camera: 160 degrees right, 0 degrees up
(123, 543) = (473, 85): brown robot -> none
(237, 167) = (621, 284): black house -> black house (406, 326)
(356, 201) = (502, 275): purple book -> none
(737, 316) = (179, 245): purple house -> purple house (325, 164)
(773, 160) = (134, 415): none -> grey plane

__________

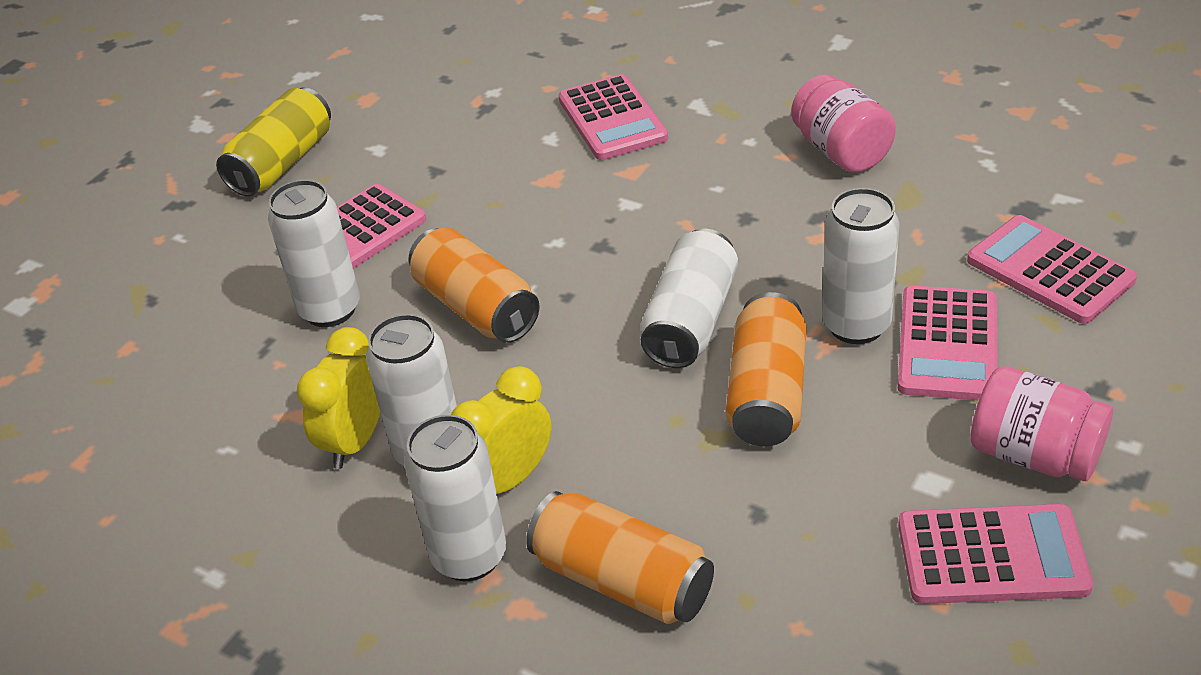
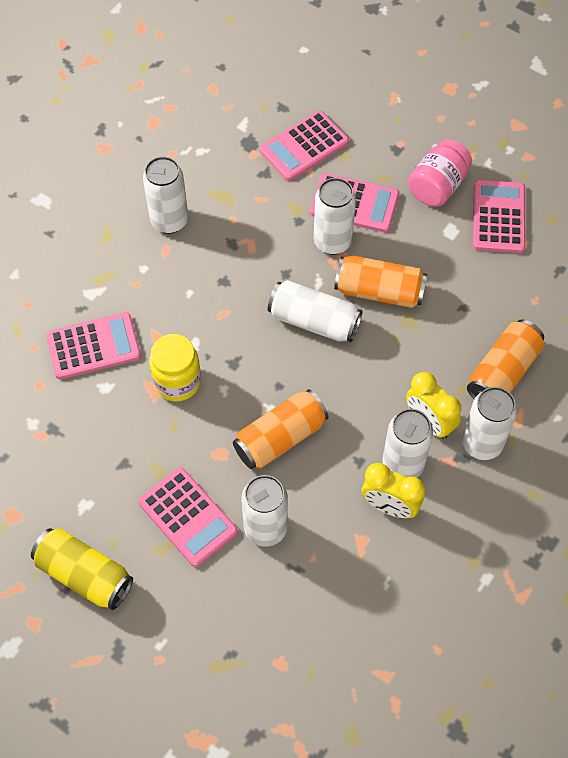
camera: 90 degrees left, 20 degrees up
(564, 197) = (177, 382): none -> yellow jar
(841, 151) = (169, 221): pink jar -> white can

__________

#### What to do
Using the records above, set down exactly the lines from the one with "(737, 316) = (179, 245): purple" through the one with "(773, 160) = (134, 415): none -> grey plane", inclusive, and nothing more.

#### Your response
(737, 316) = (179, 245): purple house -> purple house (325, 164)
(773, 160) = (134, 415): none -> grey plane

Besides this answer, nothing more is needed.